### [Directions for this task]
From the entries below, output the line with "yellow fish: [235,588,361,654]" and each following line up to and including the line with "yellow notebook: [186,287,279,355]", exactly as written.

### [Given records]
+++

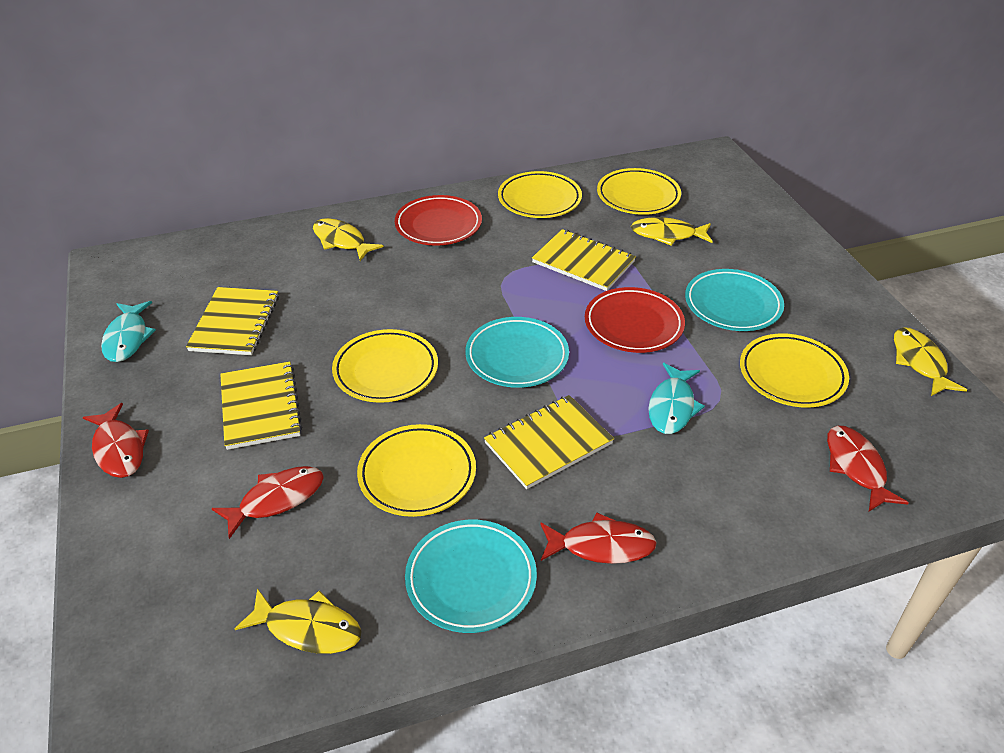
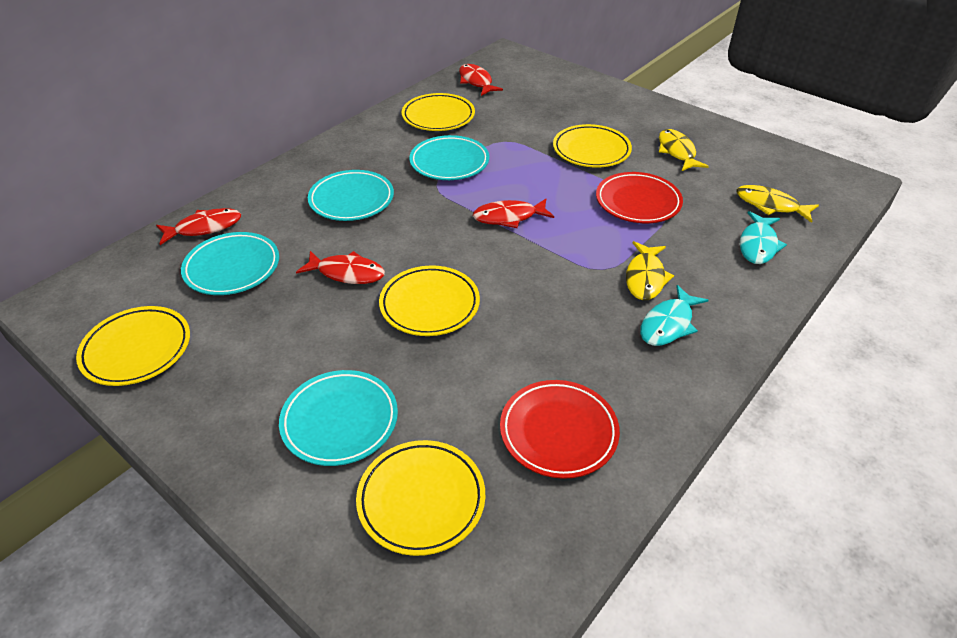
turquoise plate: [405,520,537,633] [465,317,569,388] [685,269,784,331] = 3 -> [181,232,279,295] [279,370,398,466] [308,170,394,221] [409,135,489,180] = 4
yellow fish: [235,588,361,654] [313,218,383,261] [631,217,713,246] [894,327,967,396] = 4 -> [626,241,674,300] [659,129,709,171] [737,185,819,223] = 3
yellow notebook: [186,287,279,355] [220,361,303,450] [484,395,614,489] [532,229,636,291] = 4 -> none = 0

+++

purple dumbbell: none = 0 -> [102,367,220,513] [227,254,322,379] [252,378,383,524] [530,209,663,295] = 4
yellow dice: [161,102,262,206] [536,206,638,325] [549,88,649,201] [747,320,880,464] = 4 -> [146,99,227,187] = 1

+++

### [Response to this task]
yellow fish: [235,588,361,654] [313,218,383,261] [631,217,713,246] [894,327,967,396] = 4 -> [626,241,674,300] [659,129,709,171] [737,185,819,223] = 3
yellow notebook: [186,287,279,355] [220,361,303,450] [484,395,614,489] [532,229,636,291] = 4 -> none = 0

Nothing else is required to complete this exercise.